▶ ASSIGNED TASK:
The answer is to be an exact copy of the lines below running from the line with "DRIVER1 pin GND: GND -> 5V" down to the line with "RFID pin SS: B14 -> B6", both ends included, and nothing more.

▶ DATA LISTING:
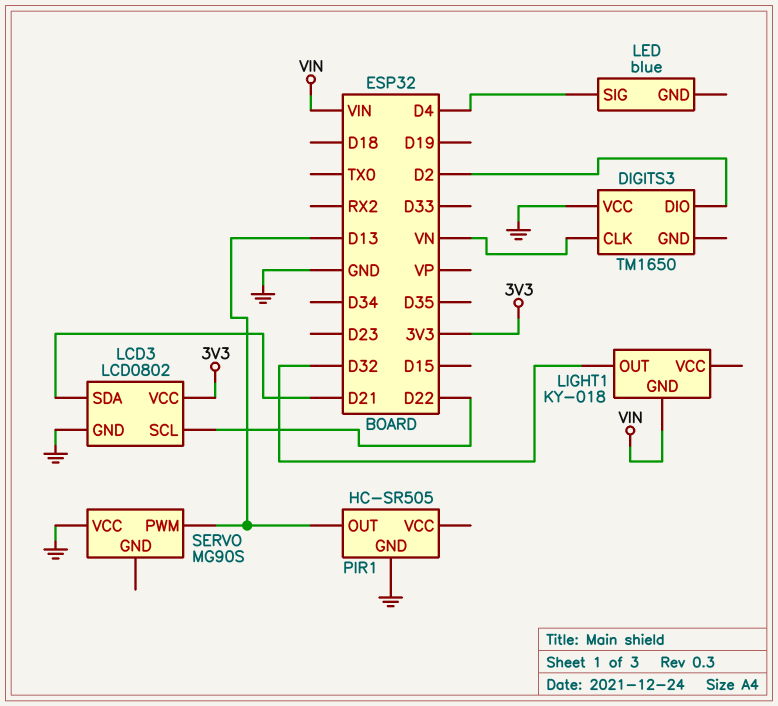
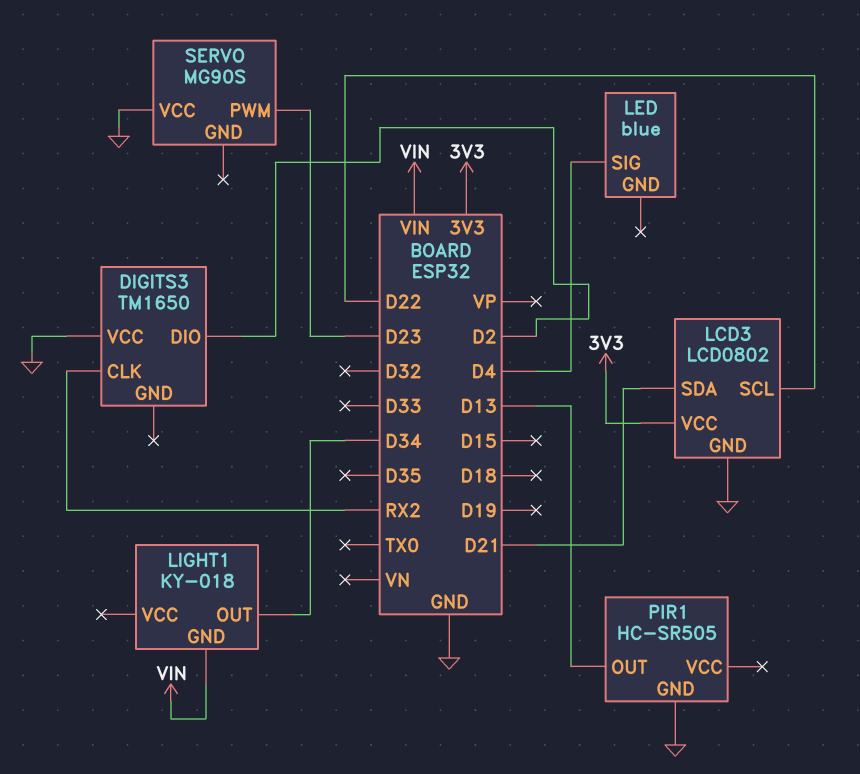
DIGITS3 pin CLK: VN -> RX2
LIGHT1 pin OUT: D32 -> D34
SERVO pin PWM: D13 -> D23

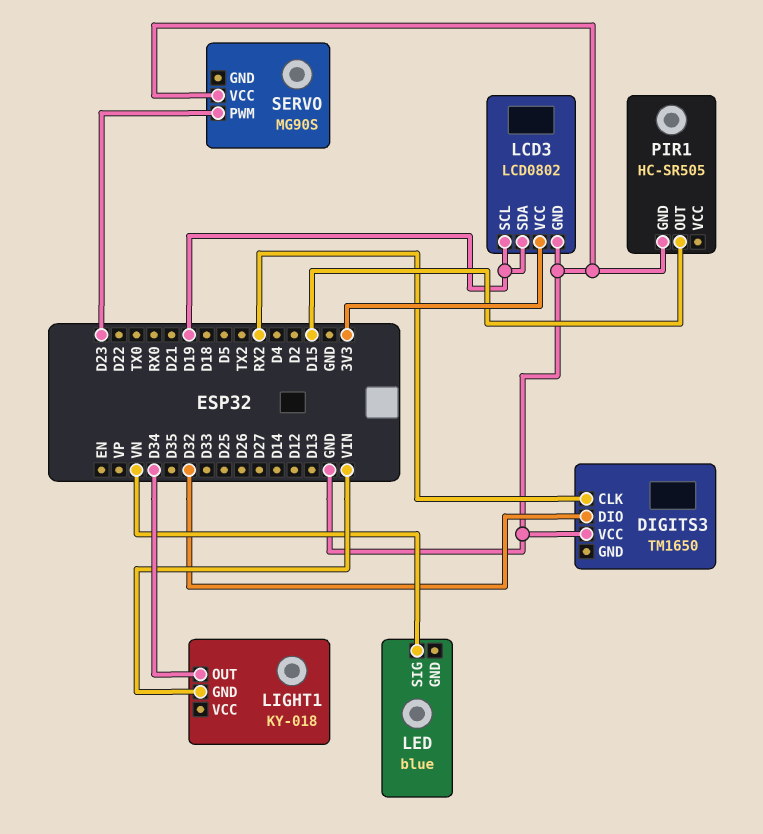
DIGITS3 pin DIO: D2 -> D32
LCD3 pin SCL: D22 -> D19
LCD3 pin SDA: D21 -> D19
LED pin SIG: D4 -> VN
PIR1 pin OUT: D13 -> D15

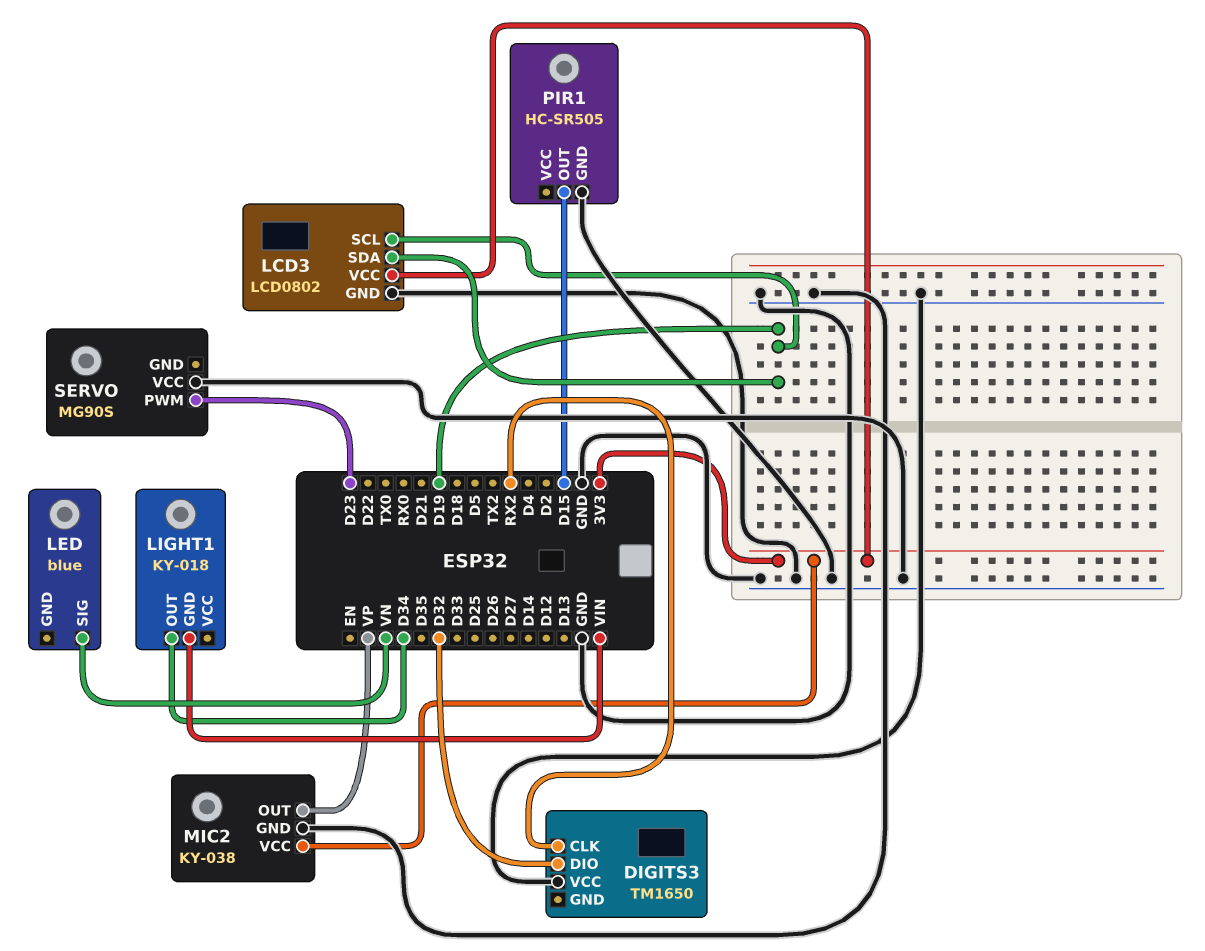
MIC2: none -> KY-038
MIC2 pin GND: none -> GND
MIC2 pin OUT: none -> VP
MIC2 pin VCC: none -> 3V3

---

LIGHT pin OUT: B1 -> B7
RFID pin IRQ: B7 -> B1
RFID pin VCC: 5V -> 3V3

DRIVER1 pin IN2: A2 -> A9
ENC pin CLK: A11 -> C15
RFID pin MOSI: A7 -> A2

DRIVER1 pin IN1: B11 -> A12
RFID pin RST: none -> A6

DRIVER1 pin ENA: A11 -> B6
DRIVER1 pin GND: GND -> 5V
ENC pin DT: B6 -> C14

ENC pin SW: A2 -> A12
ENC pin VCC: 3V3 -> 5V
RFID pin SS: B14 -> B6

▶ THE COMPLETED TASK:
DRIVER1 pin GND: GND -> 5V
ENC pin DT: B6 -> C14

ENC pin SW: A2 -> A12
ENC pin VCC: 3V3 -> 5V
RFID pin SS: B14 -> B6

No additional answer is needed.